## What to do
If a line in the entries includes "moved", show that line.
[Data extracts Boundary: Start]
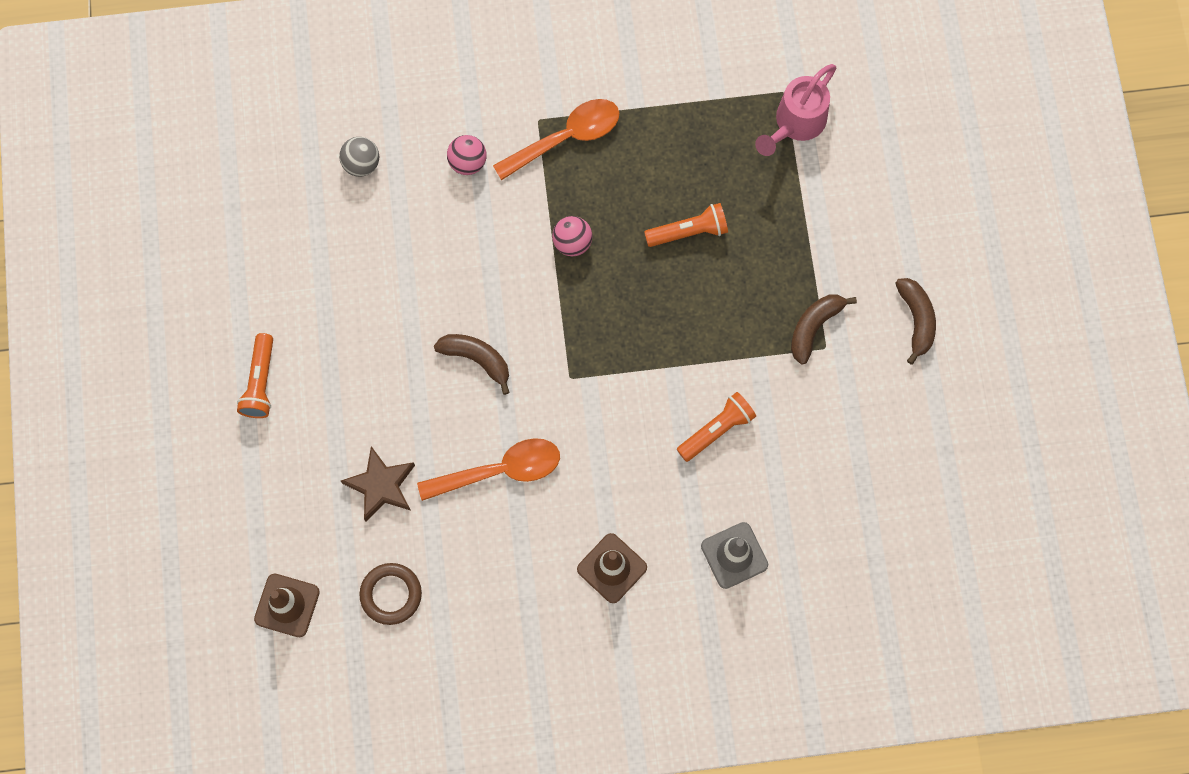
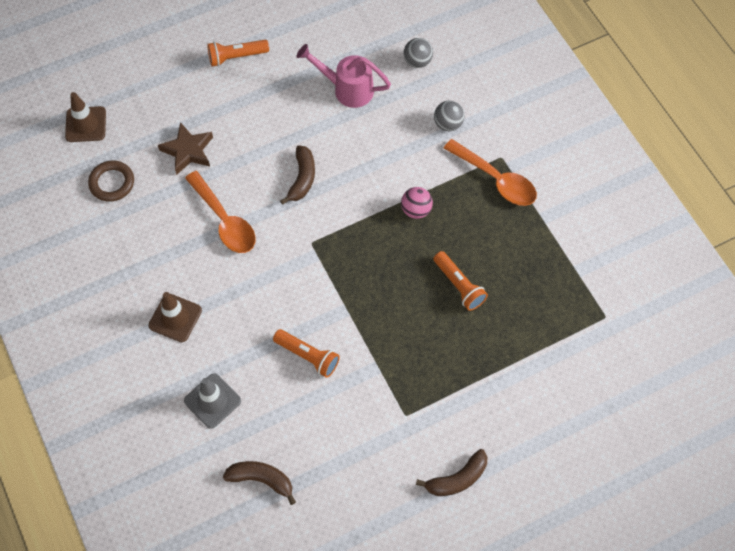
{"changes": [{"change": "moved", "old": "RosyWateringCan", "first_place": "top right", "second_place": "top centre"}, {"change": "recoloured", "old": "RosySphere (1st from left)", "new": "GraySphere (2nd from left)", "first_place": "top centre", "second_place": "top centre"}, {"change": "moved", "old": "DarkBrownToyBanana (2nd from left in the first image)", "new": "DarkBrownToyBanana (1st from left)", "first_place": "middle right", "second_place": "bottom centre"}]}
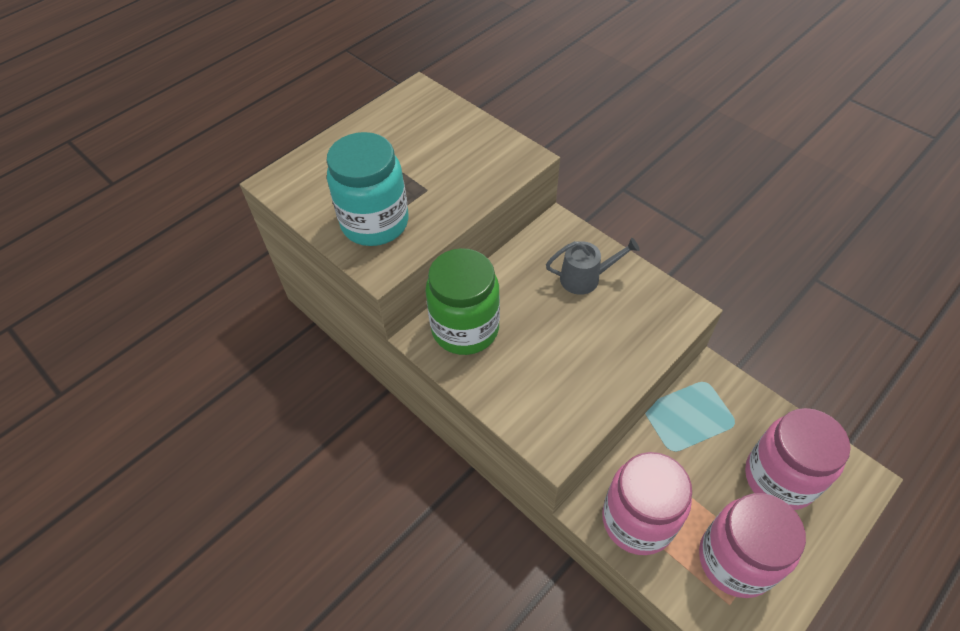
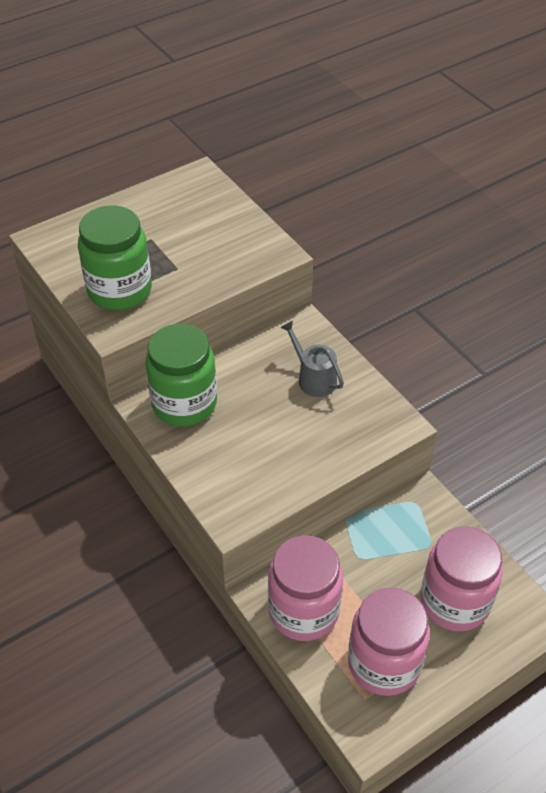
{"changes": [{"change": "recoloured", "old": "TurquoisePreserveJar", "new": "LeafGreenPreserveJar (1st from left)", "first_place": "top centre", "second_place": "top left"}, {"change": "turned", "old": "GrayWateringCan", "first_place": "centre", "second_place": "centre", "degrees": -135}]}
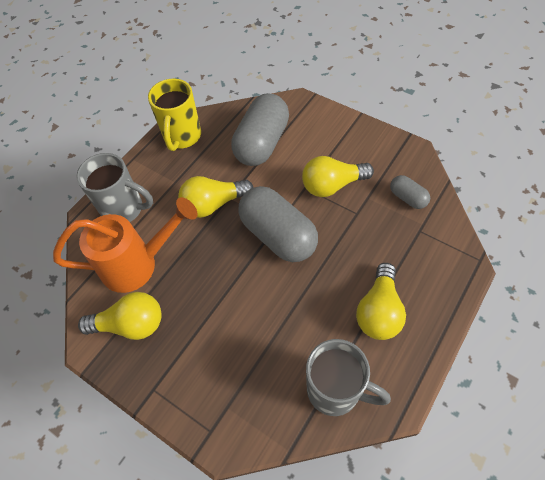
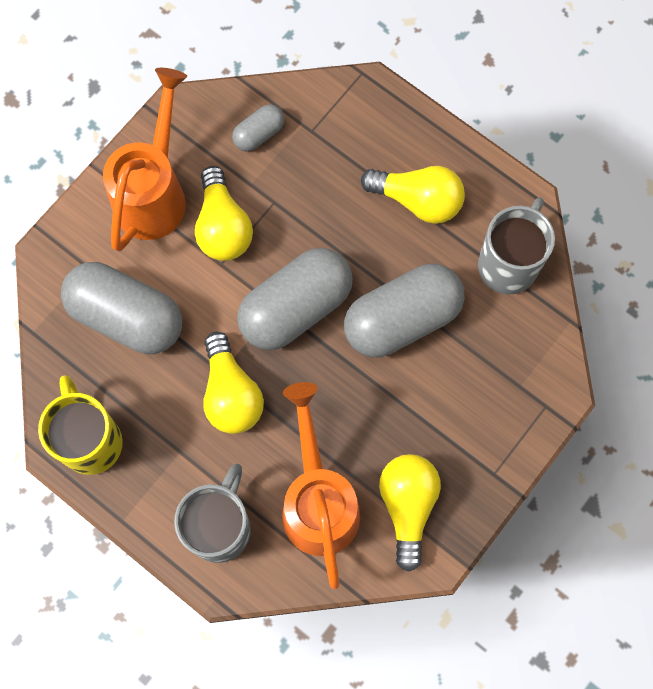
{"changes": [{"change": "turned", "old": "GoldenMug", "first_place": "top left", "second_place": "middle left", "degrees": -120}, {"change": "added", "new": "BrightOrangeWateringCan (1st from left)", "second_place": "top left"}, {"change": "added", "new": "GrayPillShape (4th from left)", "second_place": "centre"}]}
[Data extracts Boundary: End]
[Data extracts Boundary: Start]
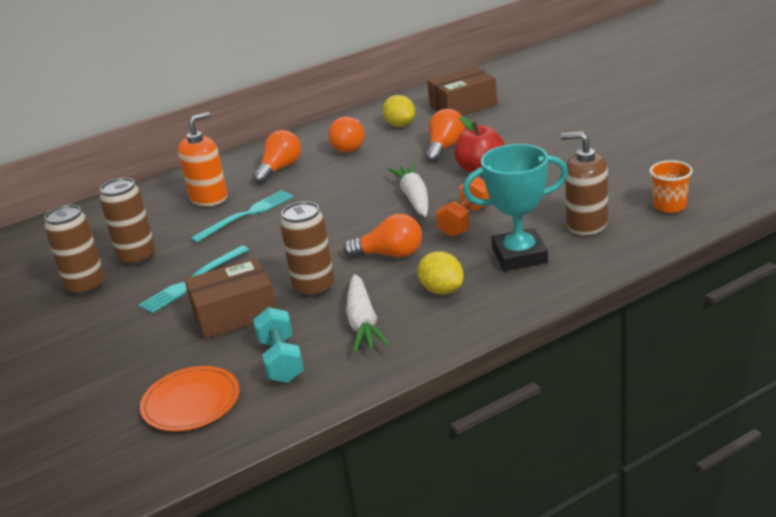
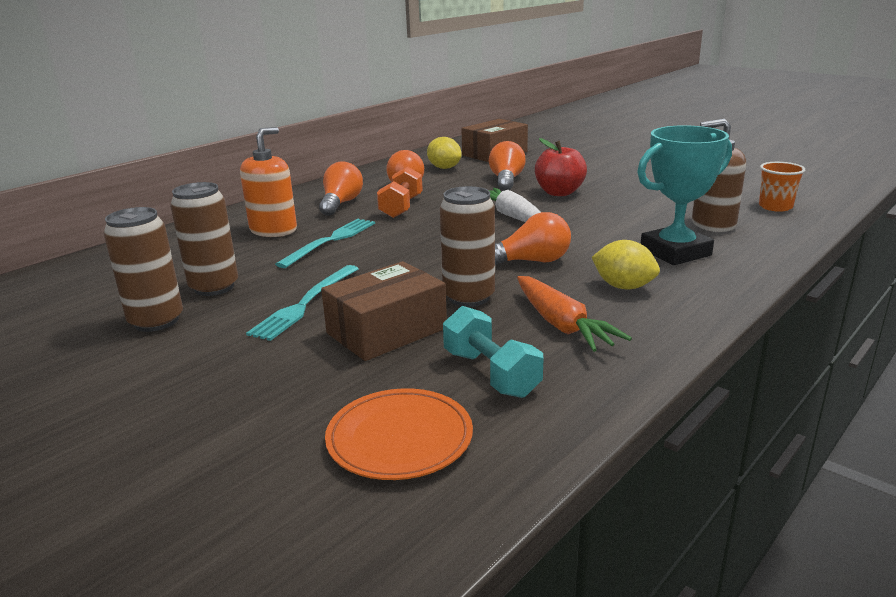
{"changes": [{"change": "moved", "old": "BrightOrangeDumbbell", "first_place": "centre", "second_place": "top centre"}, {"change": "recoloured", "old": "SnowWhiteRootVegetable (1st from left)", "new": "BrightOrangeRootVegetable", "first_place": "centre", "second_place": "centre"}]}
[Data extracts Boundary: End]
## Written reply
{"changes": [{"change": "moved", "old": "RosyWateringCan", "first_place": "top right", "second_place": "top centre"}, {"change": "recoloured", "old": "RosySphere (1st from left)", "new": "GraySphere (2nd from left)", "first_place": "top centre", "second_place": "top centre"}, {"change": "moved", "old": "DarkBrownToyBanana (2nd from left in the first image)", "new": "DarkBrownToyBanana (1st from left)", "first_place": "middle right", "second_place": "bottom centre"}]}
{"changes": [{"change": "moved", "old": "BrightOrangeDumbbell", "first_place": "centre", "second_place": "top centre"}, {"change": "recoloured", "old": "SnowWhiteRootVegetable (1st from left)", "new": "BrightOrangeRootVegetable", "first_place": "centre", "second_place": "centre"}]}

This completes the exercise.